Every record below should be printed exactly, except for the pictures.

··· RECORDS SHOWN ···

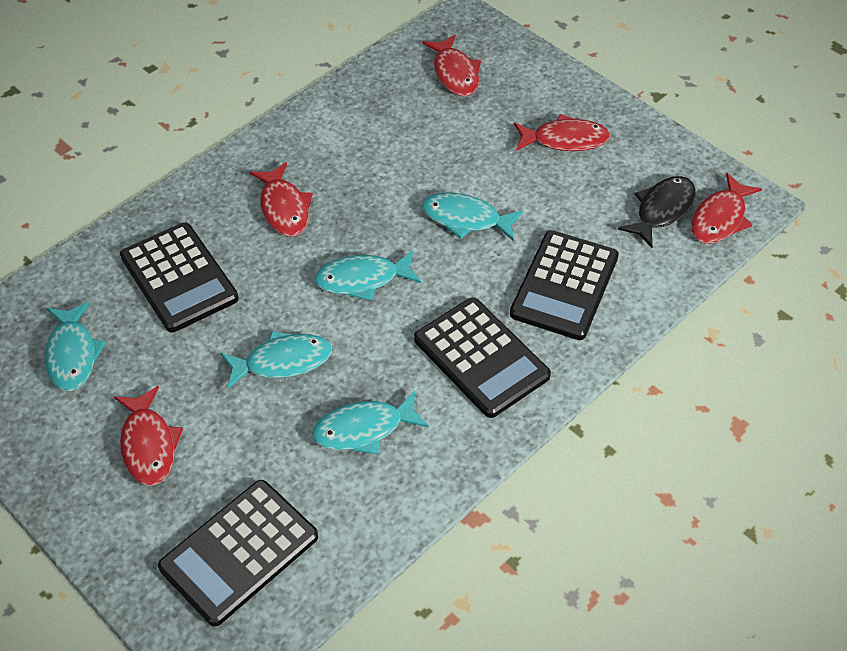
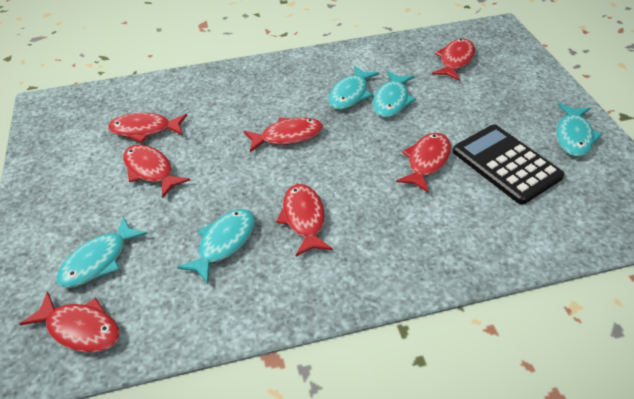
black calculator: 4 -> 1
black fish: 1 -> 0
red fish: 5 -> 7

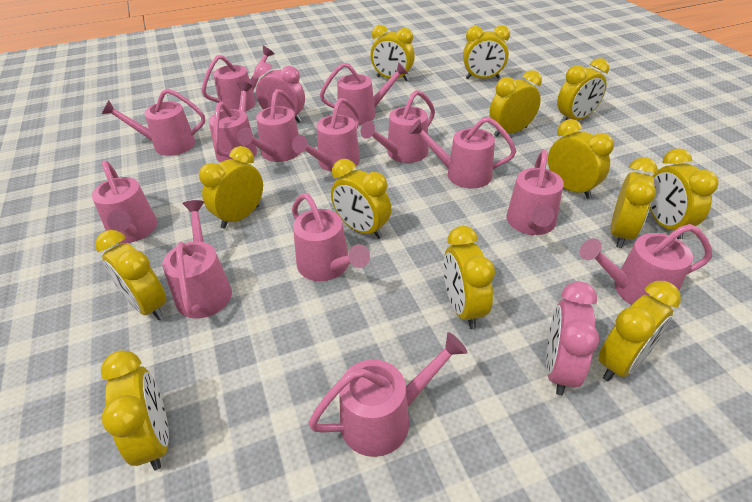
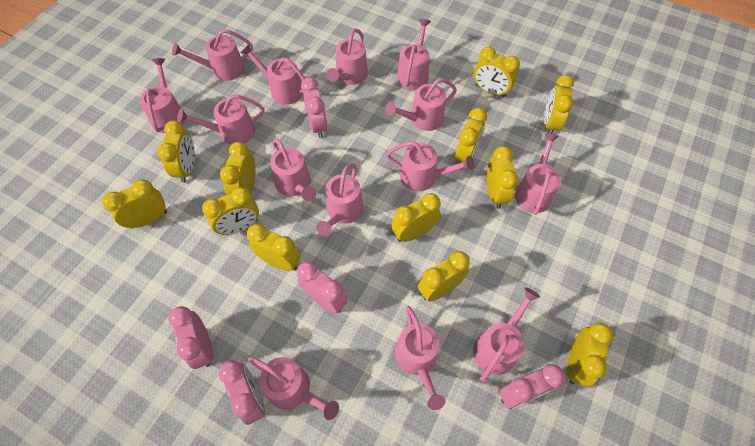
pink clock: 2 -> 5
yellow clock: 13 -> 12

···

EXERCISE RESPONSE →
black calculator: 4 -> 1
black fish: 1 -> 0
red fish: 5 -> 7

pink clock: 2 -> 5
yellow clock: 13 -> 12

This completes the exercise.